> _DATASET RECORDS_
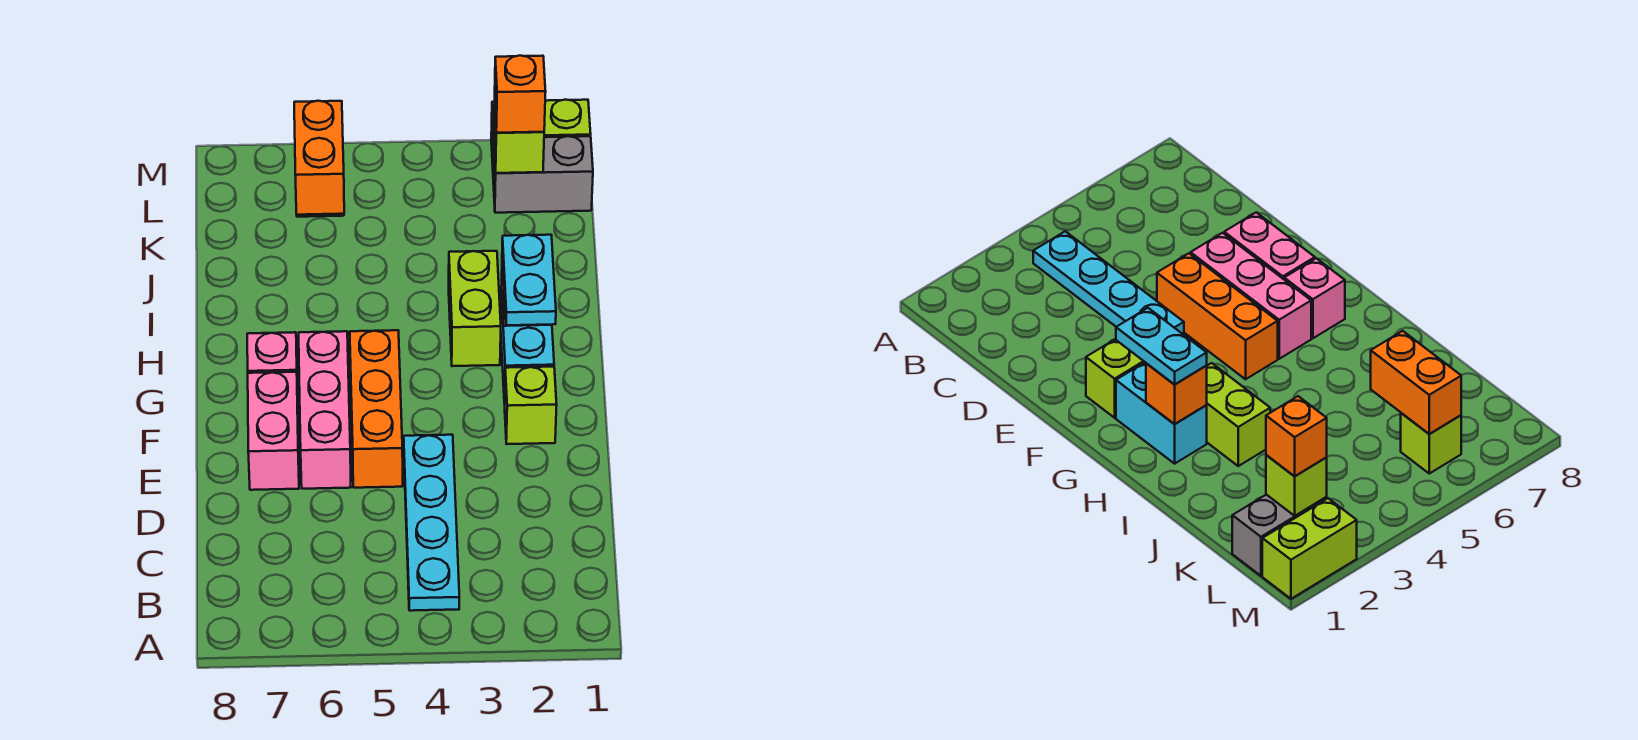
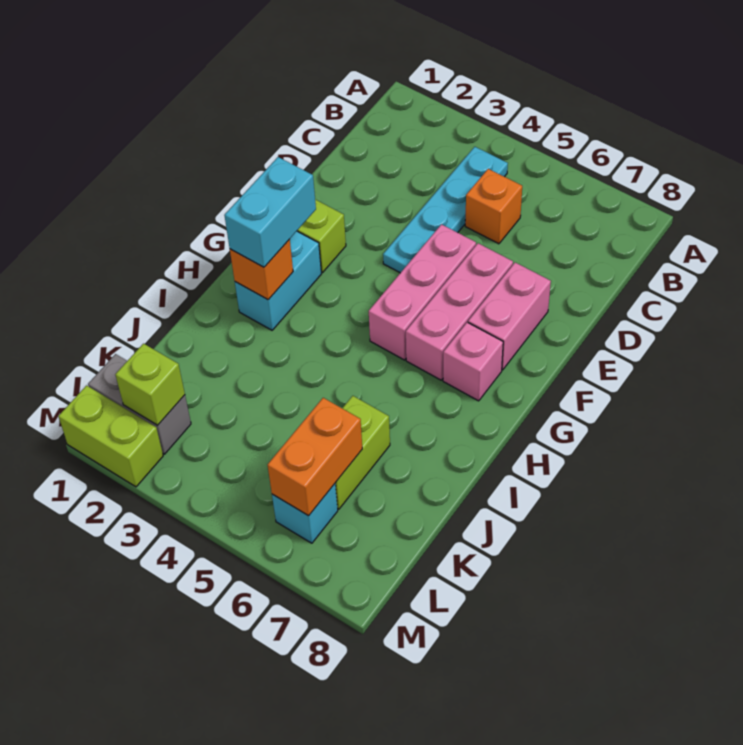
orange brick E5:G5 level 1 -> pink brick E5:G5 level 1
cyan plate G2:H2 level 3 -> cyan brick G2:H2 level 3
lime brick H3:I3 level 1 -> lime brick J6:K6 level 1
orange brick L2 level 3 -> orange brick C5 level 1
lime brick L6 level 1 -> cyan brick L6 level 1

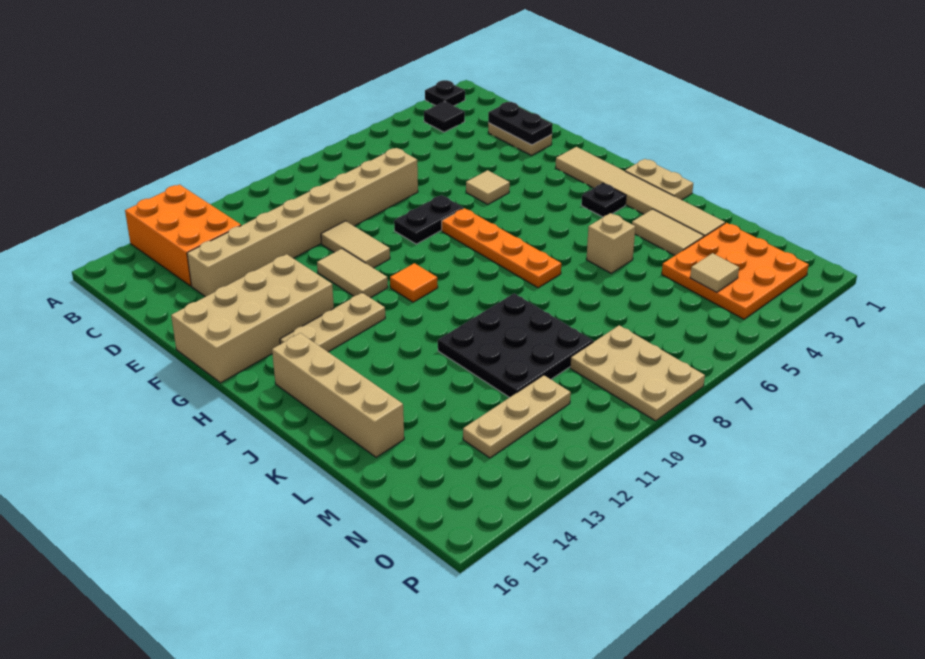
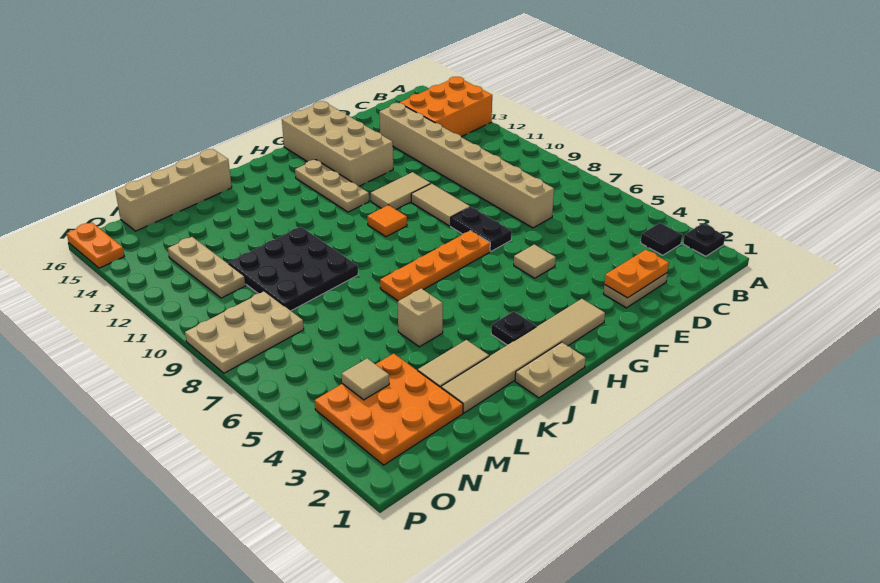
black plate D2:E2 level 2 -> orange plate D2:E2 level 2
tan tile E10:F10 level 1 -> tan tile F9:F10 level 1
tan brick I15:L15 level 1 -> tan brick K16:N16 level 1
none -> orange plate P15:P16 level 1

> _WHAT YOU NEED TO DO_
From the line containing "tan tile E10:F10" through the final line of the listing above, retype every line exactly; leave out everything else.

> _WORKED SOLUTION_
tan tile E10:F10 level 1 -> tan tile F9:F10 level 1
tan brick I15:L15 level 1 -> tan brick K16:N16 level 1
none -> orange plate P15:P16 level 1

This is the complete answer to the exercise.